[Dataset entries]
- - - - -

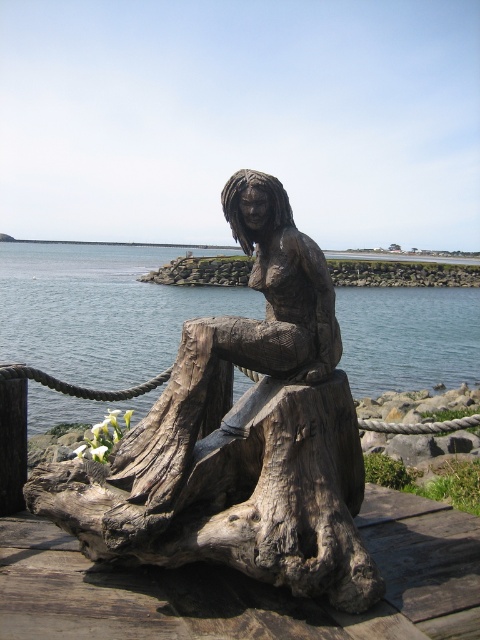
Between wooden statue at center and clear blue water at center, which one appears on the left side from the viewer's perspective?

wooden statue at center is more to the left.

Measure the distance between wooden statue at center and camera.

The distance of wooden statue at center from camera is 11.60 feet.

Is point (332, 440) behind point (474, 317)?

No, (332, 440) is closer to viewer.

You are a GUI agent. You are given a task and a screenshot of the screen. Output one action in this format:
    pyautogui.click(x=<x>, y=<y>)
    Task: Click on the wooden statue at center
    The height and width of the screenshot is (640, 480).
    Given the screenshot: What is the action you would take?
    pyautogui.click(x=240, y=436)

- - - - -

### What this task involves
Pull every line of text from the records above, word for word and in order, and omit the pictures.

### Solution to this task
Between wooden statue at center and clear blue water at center, which one appears on the left side from the viewer's perspective?

wooden statue at center is more to the left.

Measure the distance between wooden statue at center and camera.

The distance of wooden statue at center from camera is 11.60 feet.

Is point (332, 440) behind point (474, 317)?

No, (332, 440) is closer to viewer.

You are a GUI agent. You are given a task and a screenshot of the screen. Output one action in this format:
    pyautogui.click(x=<x>, y=<y>)
    Task: Click on the wooden statue at center
    The height and width of the screenshot is (640, 480).
    Given the screenshot: What is the action you would take?
    pyautogui.click(x=240, y=436)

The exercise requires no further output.